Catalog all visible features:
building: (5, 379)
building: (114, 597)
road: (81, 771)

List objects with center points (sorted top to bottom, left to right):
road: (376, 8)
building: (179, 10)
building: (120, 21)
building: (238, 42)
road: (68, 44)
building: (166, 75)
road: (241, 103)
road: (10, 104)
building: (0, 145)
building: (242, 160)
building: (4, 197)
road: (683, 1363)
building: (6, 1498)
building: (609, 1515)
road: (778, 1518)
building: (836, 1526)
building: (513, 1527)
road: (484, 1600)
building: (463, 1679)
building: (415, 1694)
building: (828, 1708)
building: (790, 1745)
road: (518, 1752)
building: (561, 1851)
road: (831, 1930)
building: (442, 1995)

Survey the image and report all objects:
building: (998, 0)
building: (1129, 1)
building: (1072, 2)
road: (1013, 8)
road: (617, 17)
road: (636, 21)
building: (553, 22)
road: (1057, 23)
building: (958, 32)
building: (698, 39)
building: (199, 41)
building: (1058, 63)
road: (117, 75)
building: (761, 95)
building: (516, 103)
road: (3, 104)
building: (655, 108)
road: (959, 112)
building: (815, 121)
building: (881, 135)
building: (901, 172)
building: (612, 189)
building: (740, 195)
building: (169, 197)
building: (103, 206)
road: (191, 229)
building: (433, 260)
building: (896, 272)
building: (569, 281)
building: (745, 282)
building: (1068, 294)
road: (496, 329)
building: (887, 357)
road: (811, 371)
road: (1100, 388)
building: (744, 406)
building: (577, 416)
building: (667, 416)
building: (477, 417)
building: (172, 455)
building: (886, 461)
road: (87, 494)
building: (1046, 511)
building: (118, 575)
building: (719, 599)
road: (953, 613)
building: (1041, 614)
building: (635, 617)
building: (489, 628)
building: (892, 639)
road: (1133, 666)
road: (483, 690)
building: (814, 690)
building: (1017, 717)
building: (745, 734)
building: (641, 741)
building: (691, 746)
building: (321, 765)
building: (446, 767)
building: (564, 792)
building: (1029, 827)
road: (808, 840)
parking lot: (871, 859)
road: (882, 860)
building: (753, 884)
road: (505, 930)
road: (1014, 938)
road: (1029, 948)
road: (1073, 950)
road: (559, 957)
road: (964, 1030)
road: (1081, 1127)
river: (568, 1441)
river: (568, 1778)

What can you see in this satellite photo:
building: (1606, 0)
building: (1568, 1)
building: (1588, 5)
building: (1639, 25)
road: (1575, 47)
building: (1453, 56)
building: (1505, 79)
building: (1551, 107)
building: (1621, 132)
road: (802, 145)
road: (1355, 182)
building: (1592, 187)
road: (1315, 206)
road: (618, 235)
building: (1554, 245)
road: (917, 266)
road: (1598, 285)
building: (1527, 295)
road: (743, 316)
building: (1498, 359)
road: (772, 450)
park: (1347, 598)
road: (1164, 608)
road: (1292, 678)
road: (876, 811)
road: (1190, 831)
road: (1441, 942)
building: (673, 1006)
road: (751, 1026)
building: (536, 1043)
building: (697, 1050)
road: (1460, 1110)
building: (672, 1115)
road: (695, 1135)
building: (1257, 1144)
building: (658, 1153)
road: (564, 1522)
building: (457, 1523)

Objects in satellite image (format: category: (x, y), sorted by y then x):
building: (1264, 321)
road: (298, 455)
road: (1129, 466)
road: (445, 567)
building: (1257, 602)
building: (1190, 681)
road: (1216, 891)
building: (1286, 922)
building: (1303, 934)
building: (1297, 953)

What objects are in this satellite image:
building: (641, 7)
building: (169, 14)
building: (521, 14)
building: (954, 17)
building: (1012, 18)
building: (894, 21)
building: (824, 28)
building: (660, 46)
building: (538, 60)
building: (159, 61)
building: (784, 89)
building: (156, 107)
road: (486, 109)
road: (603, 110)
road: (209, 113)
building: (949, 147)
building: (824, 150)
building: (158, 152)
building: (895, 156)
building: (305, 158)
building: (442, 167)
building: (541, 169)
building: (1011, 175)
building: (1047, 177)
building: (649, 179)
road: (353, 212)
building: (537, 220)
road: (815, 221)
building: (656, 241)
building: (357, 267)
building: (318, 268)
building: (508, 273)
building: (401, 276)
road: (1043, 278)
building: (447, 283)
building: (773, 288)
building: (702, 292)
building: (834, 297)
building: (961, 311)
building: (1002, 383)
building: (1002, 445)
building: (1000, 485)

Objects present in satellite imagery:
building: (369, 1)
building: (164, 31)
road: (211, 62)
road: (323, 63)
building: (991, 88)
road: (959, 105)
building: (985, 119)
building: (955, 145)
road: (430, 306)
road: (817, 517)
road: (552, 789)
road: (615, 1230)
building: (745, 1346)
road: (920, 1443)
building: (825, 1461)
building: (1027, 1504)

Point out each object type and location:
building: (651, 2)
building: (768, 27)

________________________________________

→ **INSTRUCTIONS TO FOLLOW**
Would you please filter the lines above and copy every one that includes "this"?

→ **SOLVED PROBLEM**
What can you see in this satellite photo:
What objects are in this satellite image:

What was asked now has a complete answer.